**PROBLEM DETAILS**. Repeat exactly the lines from the one containing "U3: OR (in N15, in" through the last line of the records below, both included, and nothing else.

**EXERCISE MATERIALS**.
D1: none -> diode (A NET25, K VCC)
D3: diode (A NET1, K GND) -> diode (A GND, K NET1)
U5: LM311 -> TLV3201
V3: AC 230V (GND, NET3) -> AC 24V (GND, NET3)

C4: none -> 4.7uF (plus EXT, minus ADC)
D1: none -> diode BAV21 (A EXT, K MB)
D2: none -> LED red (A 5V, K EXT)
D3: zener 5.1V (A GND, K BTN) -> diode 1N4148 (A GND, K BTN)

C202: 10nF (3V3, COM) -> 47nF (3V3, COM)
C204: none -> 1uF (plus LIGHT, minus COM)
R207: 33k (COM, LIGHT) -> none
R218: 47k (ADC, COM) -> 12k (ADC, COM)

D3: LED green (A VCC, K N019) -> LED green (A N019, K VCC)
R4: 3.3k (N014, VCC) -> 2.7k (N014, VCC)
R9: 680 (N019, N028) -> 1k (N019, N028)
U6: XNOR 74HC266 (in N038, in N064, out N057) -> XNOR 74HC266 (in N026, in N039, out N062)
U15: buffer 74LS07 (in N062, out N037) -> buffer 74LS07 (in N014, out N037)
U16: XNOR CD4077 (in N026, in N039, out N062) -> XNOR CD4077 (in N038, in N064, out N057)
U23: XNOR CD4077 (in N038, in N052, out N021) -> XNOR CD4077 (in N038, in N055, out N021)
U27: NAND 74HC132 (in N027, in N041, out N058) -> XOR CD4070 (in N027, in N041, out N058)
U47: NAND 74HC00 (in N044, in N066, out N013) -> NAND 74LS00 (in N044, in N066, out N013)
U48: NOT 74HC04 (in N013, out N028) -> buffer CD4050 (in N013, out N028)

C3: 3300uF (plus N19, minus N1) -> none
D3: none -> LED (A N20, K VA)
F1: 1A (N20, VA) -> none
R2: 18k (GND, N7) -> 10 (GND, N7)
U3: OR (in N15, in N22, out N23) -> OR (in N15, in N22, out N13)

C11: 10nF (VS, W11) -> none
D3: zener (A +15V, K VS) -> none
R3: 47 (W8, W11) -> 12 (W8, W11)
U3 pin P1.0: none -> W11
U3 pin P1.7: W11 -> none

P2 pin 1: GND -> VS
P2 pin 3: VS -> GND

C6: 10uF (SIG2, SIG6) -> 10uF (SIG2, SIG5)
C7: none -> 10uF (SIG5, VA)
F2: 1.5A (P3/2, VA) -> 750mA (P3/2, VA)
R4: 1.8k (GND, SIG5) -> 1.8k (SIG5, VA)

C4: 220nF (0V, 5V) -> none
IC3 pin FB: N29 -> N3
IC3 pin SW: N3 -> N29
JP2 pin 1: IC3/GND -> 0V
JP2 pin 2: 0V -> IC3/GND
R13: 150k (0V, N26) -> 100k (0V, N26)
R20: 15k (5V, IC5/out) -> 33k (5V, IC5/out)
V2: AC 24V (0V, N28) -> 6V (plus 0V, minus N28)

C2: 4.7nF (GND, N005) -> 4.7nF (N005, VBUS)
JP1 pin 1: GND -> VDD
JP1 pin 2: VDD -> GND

**REPLY**.
U3: OR (in N15, in N22, out N23) -> OR (in N15, in N22, out N13)

C11: 10nF (VS, W11) -> none
D3: zener (A +15V, K VS) -> none
R3: 47 (W8, W11) -> 12 (W8, W11)
U3 pin P1.0: none -> W11
U3 pin P1.7: W11 -> none

P2 pin 1: GND -> VS
P2 pin 3: VS -> GND

C6: 10uF (SIG2, SIG6) -> 10uF (SIG2, SIG5)
C7: none -> 10uF (SIG5, VA)
F2: 1.5A (P3/2, VA) -> 750mA (P3/2, VA)
R4: 1.8k (GND, SIG5) -> 1.8k (SIG5, VA)

C4: 220nF (0V, 5V) -> none
IC3 pin FB: N29 -> N3
IC3 pin SW: N3 -> N29
JP2 pin 1: IC3/GND -> 0V
JP2 pin 2: 0V -> IC3/GND
R13: 150k (0V, N26) -> 100k (0V, N26)
R20: 15k (5V, IC5/out) -> 33k (5V, IC5/out)
V2: AC 24V (0V, N28) -> 6V (plus 0V, minus N28)

C2: 4.7nF (GND, N005) -> 4.7nF (N005, VBUS)
JP1 pin 1: GND -> VDD
JP1 pin 2: VDD -> GND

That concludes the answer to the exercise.